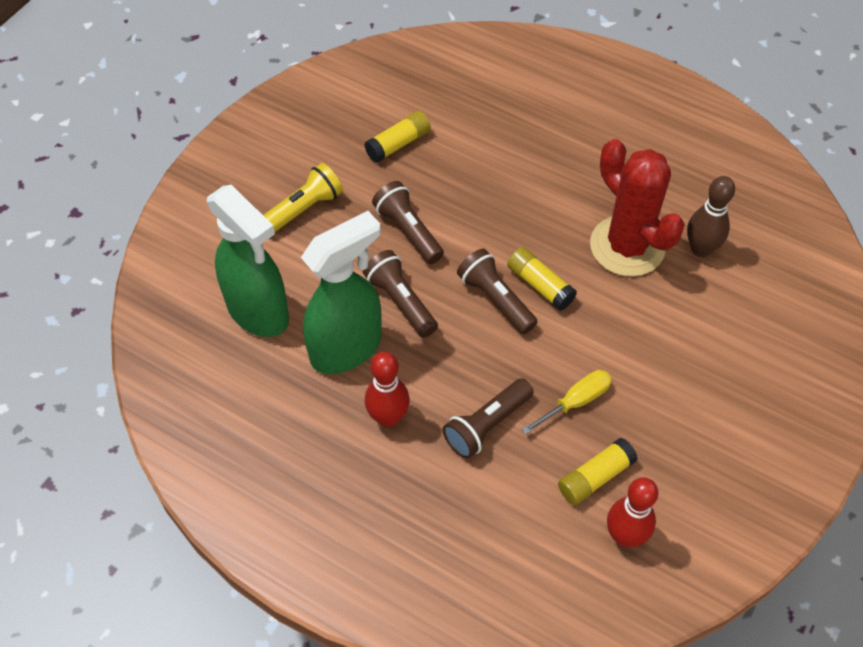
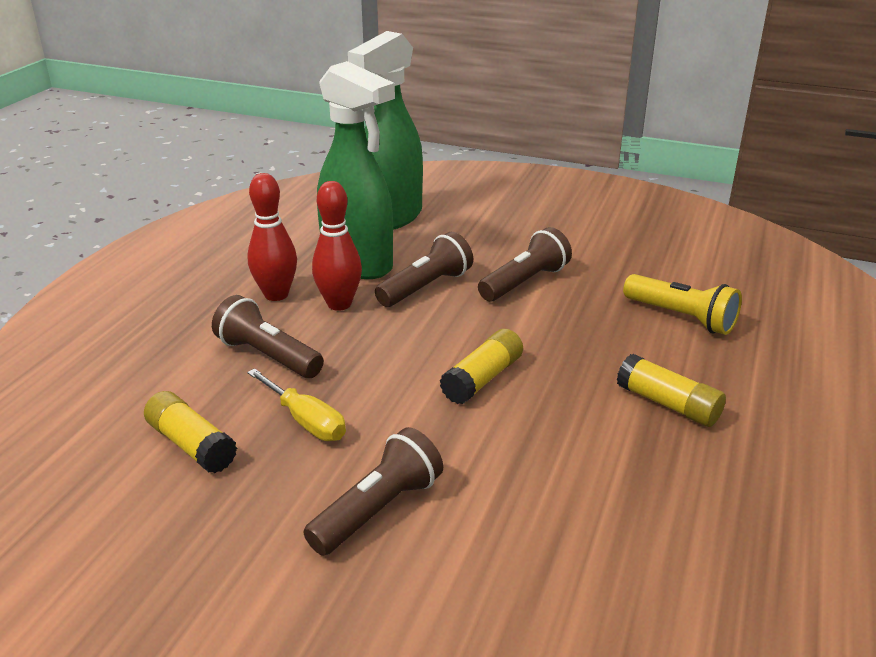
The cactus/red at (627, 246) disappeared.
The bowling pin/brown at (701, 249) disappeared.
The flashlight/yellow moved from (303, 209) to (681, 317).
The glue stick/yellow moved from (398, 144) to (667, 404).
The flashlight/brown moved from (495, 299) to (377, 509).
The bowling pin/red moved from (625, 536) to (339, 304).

────────────────────

#### [PROBLEM TO WORK ON]
Look through the entries above, find each line containing "moved", and copy it.

#### [RESULT OF THIS TASK]
The flashlight/yellow moved from (303, 209) to (681, 317).
The glue stick/yellow moved from (398, 144) to (667, 404).
The flashlight/brown moved from (495, 299) to (377, 509).
The bowling pin/red moved from (625, 536) to (339, 304).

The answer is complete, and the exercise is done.